● **Work required**:
Please state how many lines of the records contain the string "kern", matching case exactly, and give only the number.

============================================================

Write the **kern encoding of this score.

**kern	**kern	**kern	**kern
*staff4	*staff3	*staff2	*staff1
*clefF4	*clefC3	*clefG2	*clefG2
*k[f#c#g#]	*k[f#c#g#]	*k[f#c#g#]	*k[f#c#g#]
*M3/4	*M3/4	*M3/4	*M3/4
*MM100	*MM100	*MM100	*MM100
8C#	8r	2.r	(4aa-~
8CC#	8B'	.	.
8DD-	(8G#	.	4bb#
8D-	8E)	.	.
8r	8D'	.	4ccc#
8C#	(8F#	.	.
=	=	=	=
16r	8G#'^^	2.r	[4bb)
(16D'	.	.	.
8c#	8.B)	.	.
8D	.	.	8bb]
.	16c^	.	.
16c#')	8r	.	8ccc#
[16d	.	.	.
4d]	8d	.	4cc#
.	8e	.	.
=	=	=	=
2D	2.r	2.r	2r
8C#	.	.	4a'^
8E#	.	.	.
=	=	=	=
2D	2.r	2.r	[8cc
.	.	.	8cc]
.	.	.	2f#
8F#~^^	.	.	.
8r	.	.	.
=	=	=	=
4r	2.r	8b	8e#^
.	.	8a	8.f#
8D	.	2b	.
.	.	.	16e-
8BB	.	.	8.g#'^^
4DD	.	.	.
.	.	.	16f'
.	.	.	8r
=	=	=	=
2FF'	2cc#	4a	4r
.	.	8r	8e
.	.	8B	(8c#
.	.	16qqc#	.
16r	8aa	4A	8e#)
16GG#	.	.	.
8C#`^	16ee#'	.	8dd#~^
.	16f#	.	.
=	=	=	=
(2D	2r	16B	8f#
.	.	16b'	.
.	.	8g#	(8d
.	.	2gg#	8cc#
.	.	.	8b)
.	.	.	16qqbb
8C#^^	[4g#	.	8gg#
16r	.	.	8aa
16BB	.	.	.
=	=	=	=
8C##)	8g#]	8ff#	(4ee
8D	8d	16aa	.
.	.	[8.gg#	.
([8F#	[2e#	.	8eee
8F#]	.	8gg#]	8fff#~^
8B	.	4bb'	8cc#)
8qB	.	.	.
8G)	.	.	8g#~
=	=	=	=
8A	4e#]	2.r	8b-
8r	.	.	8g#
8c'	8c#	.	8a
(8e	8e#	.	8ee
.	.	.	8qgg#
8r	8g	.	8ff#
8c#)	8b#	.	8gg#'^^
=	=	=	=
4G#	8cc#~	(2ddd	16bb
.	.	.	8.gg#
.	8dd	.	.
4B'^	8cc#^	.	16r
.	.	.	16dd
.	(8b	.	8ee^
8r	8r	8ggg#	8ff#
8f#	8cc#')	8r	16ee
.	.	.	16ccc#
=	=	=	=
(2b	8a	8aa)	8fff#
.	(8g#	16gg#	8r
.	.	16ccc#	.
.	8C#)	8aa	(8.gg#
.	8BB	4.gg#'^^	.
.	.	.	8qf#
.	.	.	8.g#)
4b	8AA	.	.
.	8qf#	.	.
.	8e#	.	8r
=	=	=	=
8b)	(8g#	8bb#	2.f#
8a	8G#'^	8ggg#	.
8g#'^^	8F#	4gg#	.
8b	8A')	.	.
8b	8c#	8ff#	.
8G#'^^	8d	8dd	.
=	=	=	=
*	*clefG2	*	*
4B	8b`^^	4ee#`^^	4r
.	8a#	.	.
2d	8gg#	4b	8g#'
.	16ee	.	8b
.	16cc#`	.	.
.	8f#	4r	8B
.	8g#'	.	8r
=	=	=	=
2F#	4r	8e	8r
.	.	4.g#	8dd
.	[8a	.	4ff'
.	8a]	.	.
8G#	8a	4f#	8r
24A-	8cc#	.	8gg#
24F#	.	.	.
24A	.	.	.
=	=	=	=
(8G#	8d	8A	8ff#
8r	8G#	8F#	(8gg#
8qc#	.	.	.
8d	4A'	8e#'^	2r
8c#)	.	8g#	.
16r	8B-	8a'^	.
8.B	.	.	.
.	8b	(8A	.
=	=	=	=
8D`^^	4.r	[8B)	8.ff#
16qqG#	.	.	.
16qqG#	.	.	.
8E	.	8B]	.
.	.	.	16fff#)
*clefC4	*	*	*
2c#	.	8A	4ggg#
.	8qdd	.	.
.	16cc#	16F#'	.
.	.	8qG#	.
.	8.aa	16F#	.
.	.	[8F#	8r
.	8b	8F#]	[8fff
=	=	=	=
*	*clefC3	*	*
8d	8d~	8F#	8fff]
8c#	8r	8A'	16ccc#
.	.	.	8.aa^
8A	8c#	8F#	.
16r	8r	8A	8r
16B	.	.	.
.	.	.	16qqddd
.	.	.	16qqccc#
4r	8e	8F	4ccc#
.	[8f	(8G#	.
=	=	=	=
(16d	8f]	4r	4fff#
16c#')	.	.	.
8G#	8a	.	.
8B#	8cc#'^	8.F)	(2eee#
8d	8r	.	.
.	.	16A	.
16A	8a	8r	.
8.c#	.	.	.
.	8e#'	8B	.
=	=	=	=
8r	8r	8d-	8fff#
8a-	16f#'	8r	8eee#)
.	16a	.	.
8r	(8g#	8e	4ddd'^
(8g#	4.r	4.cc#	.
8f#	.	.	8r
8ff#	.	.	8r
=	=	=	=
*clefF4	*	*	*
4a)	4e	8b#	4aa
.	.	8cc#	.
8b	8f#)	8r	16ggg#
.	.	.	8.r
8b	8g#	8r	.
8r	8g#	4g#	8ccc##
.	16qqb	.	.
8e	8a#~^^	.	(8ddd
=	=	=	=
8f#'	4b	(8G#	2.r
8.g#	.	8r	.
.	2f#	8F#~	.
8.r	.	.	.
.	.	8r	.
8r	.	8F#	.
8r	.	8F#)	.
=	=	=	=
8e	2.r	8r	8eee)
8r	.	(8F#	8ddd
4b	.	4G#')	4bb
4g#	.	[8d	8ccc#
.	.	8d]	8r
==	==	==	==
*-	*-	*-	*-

============================================================

● **Worked solution**:
2